#### TASK TO COMPLETE
Write out word for word the lines from the one holding "green trapezoid: (1231, 1969)" through the end of the data, and only those lines. Pictures stay out.

#### TASK DATA
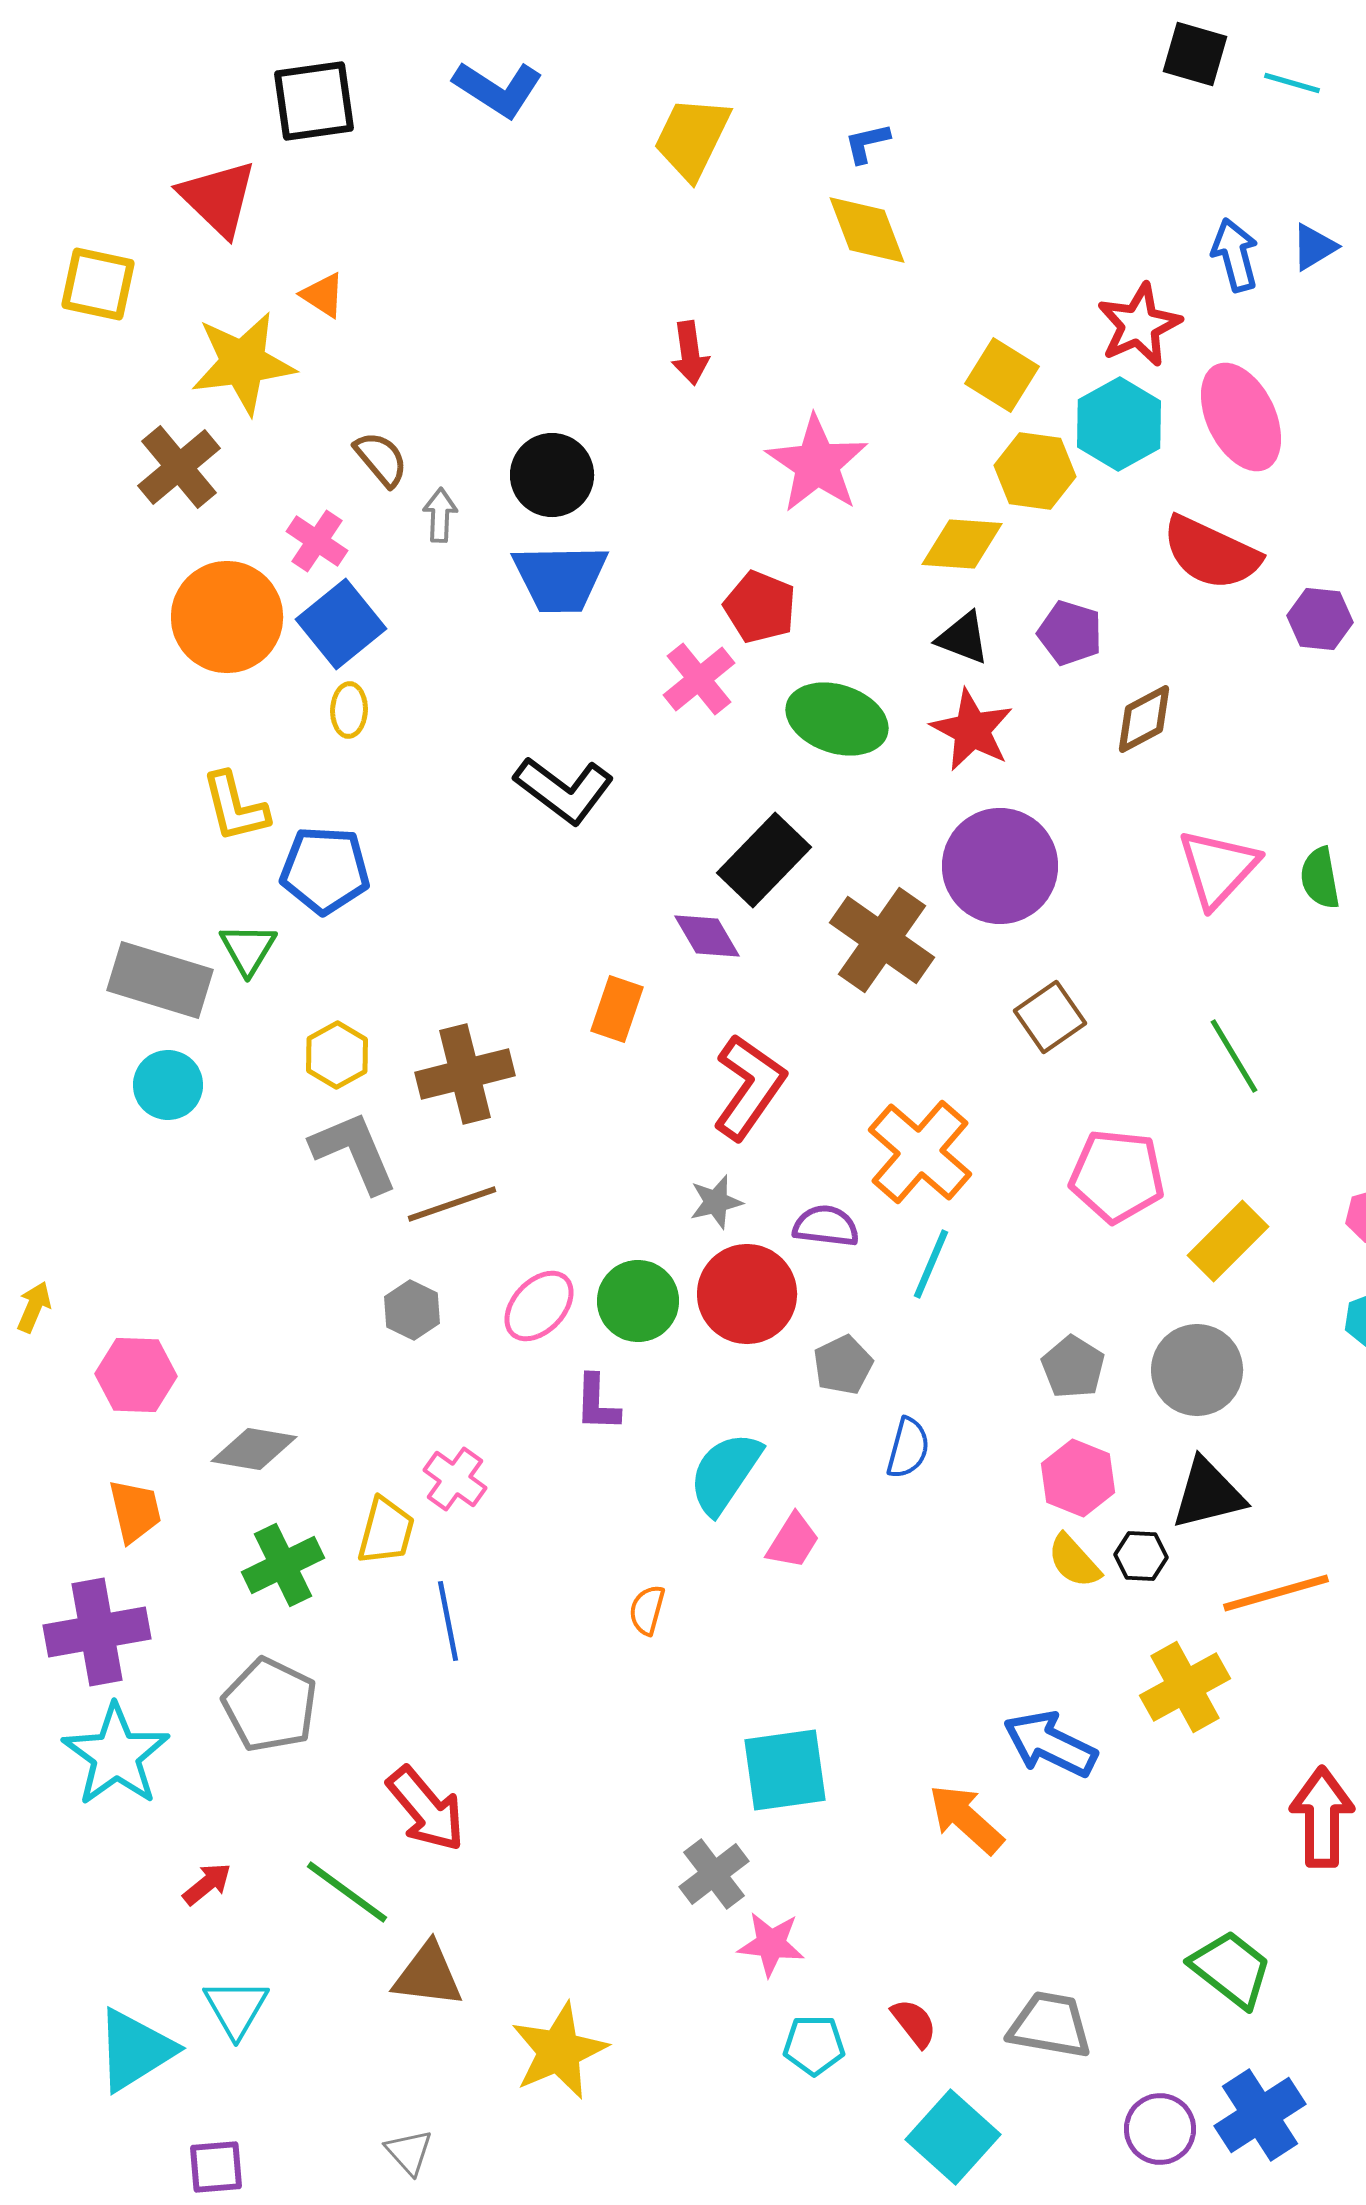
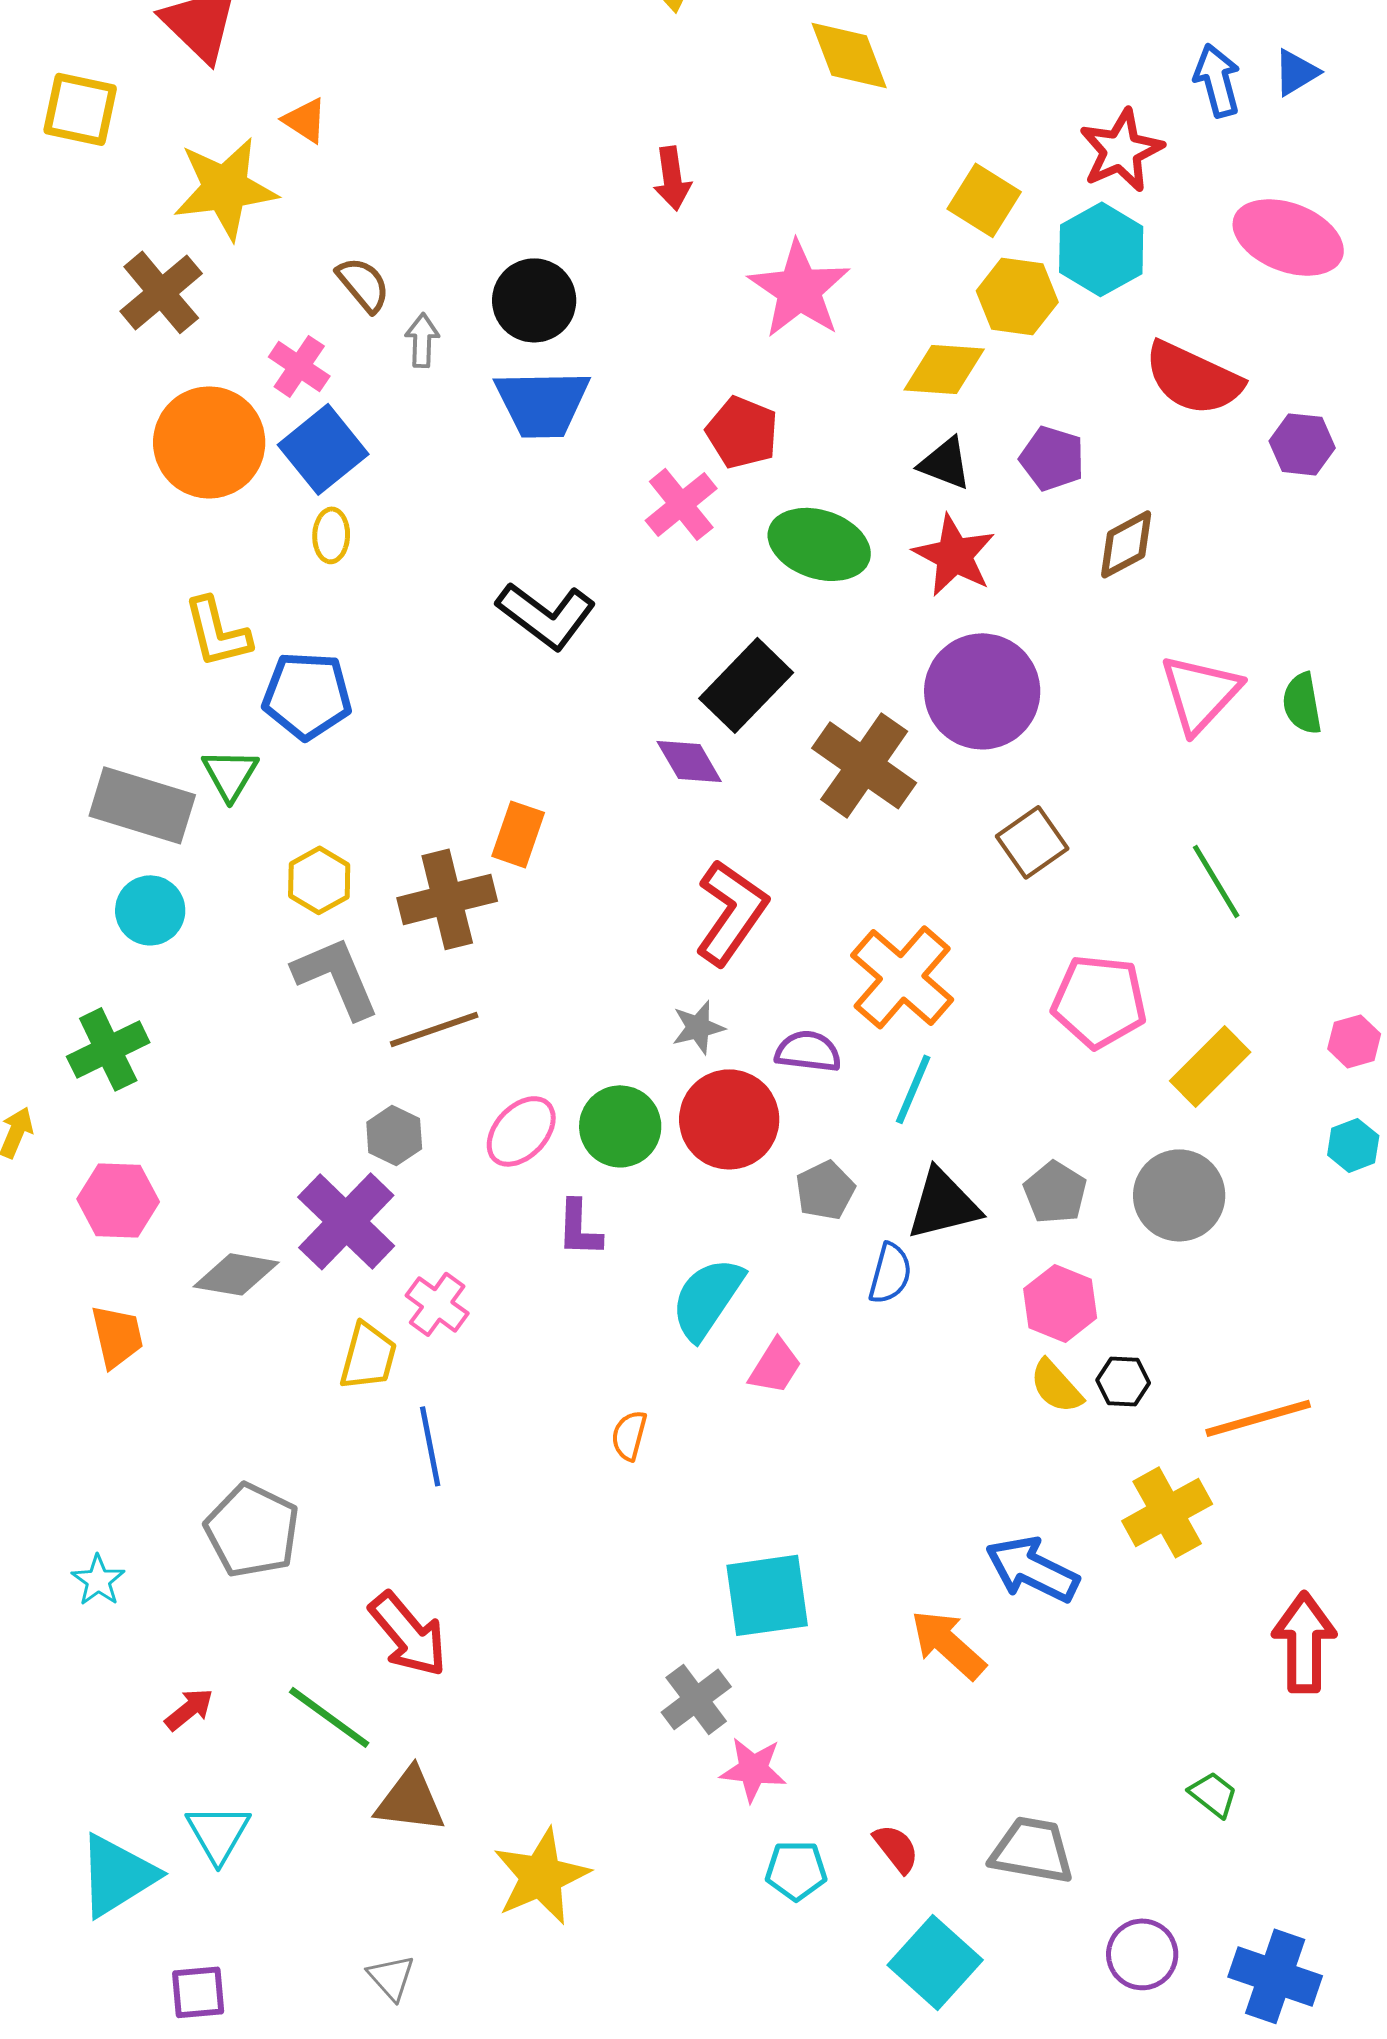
pink ellipse: (1241, 417) -> (1288, 237), moved, turned -43
orange rectangle: (617, 1009) -> (518, 834), moved
black triangle: (1208, 1494) -> (943, 1204), moved
green cross: (283, 1565) -> (108, 1049), moved
purple cross: (97, 1632) -> (346, 1221), moved, turned -36
cyan star: (116, 1755) -> (98, 1580), size x0.5
green trapezoid: (1231, 1969) -> (1213, 1794), size x0.6
blue cross: (1260, 2115) -> (1275, 1976), moved, turned -38

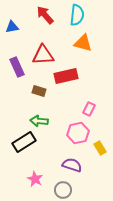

#### THE ANSWER
green trapezoid: (1231, 1969) -> (1213, 1794), size x0.6
blue cross: (1260, 2115) -> (1275, 1976), moved, turned -38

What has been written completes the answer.